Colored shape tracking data

--------

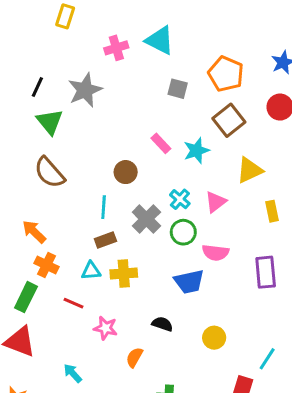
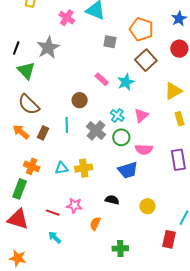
pink cross: (116, 48) -> (67, 18), turned -35
yellow triangle: (250, 170) -> (173, 91), moved
orange arrow: (34, 232) -> (21, 132), moved
brown rectangle: (105, 240) -> (43, 133), moved, turned -40
red line: (74, 303) -> (53, 213), moved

--------

> WHAT YOU NEED TO DO
The reply should consist solely of the number of lines in the records that include "turned".

> RESPONSE AREA
2